__WORK ITEM__. Among the entries, find each line that includes the string "left" and list it.

__INPUT FOR THIS TASK__.

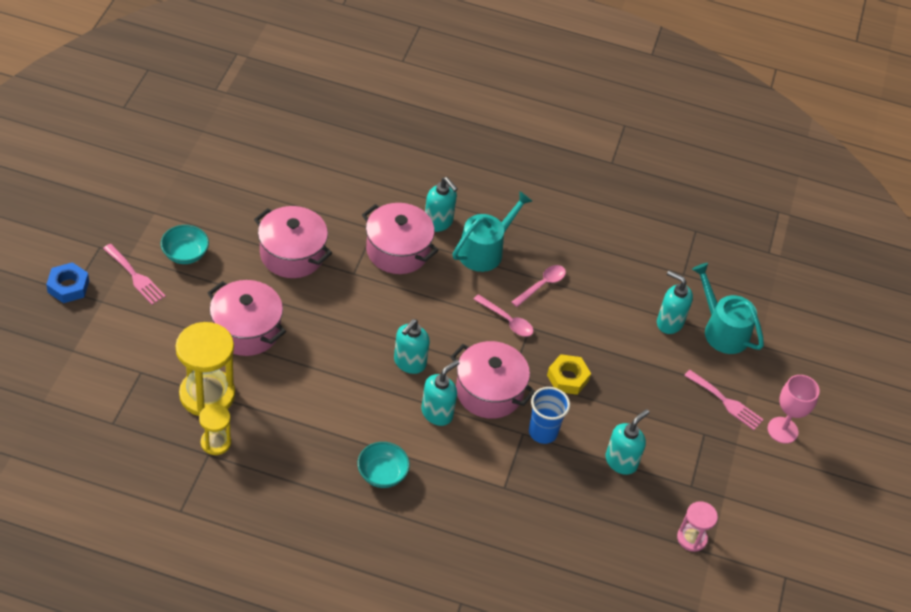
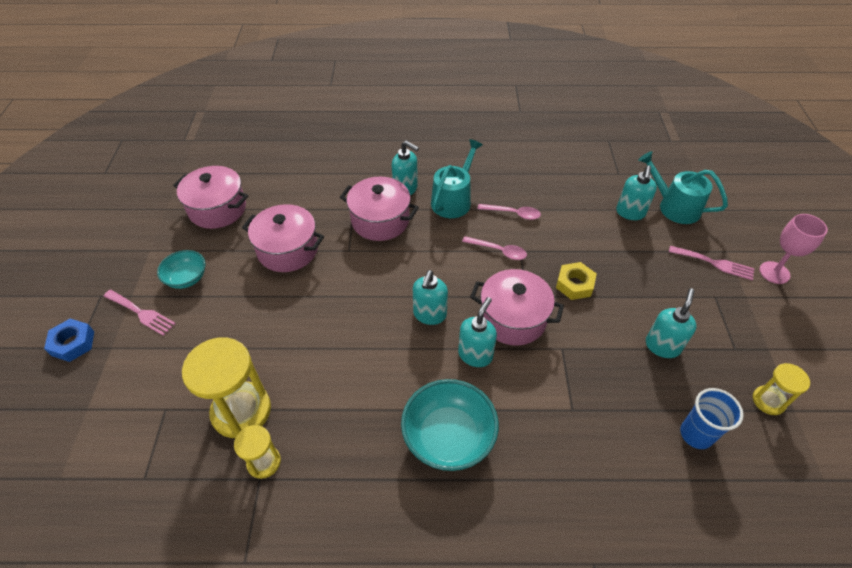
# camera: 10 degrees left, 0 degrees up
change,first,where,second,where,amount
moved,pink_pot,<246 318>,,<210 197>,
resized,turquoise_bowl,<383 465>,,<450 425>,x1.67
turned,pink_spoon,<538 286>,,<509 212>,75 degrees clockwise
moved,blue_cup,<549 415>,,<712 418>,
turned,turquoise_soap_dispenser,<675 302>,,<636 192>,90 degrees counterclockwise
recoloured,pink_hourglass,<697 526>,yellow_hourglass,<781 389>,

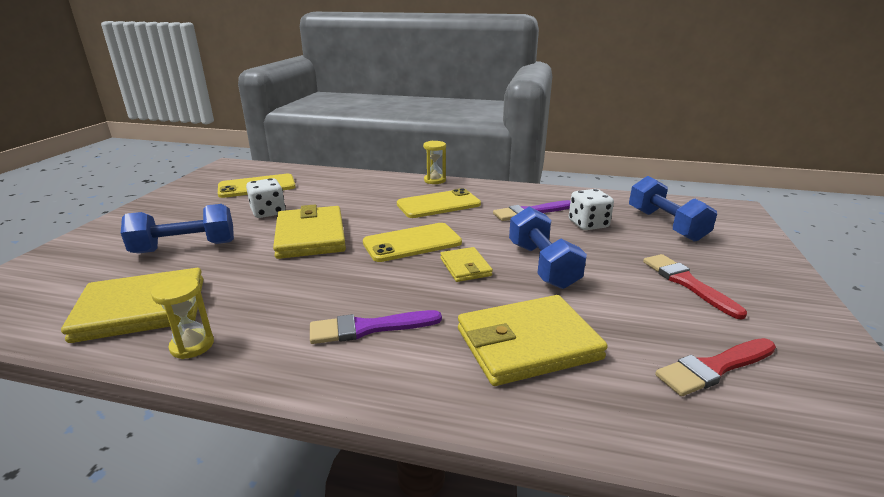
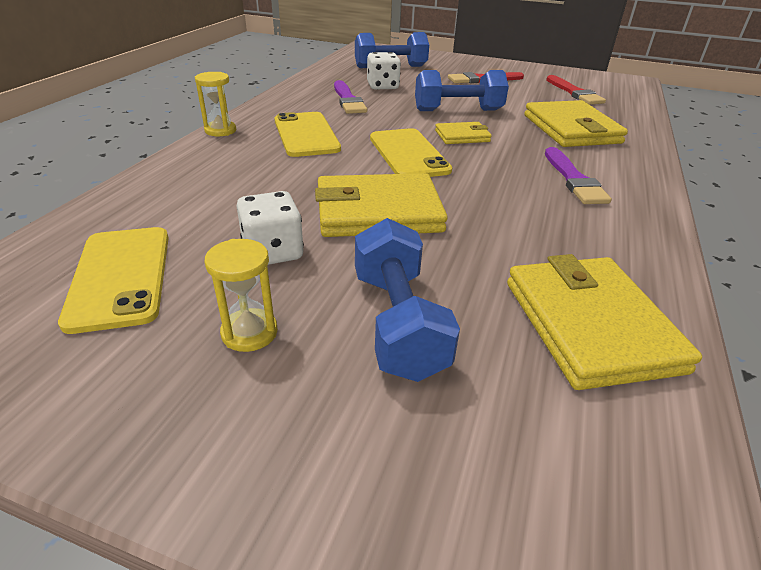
# camera: 85 degrees left, 10 degrees up
change,first,where,second,where,amount
moved,yellow_hourglass,<182 317>,,<241 295>,

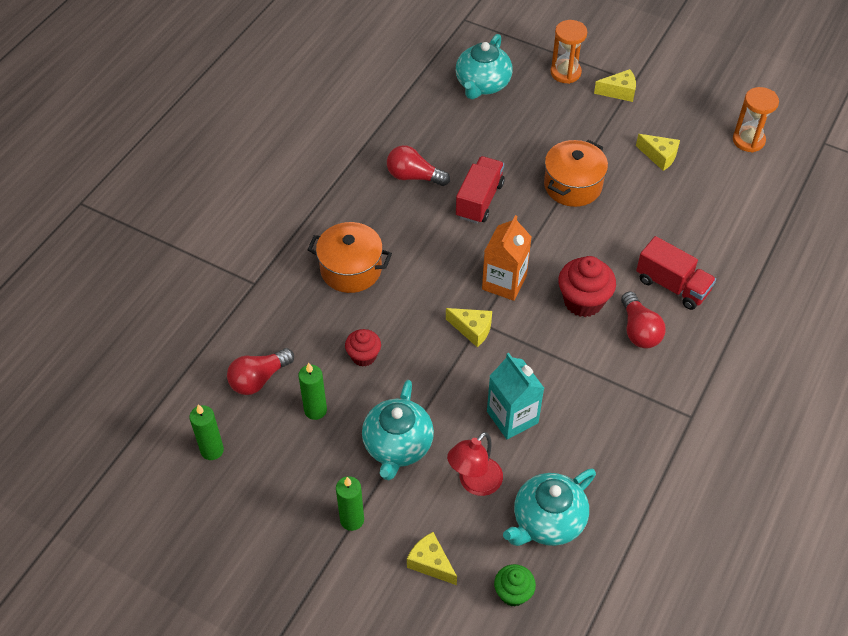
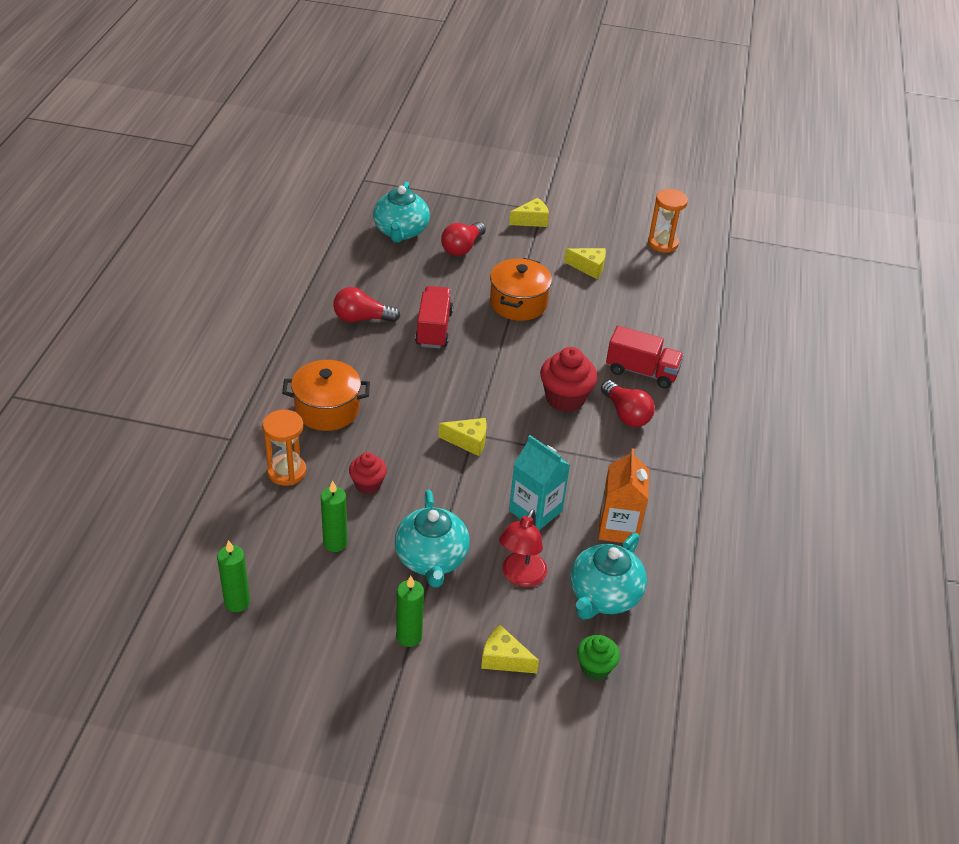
# camera: 20 degrees left, 10 degrees down
change,first,where,second,where,amount
moved,red_light_bulb,<260 371>,,<463 239>,
moved,orange_carton,<507 258>,,<623 495>,
moved,orange_hourglass,<568 52>,,<284 448>,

__SOLUTION TO THIS PROBLEM__.
# camera: 10 degrees left, 0 degrees up
# camera: 85 degrees left, 10 degrees up
# camera: 20 degrees left, 10 degrees down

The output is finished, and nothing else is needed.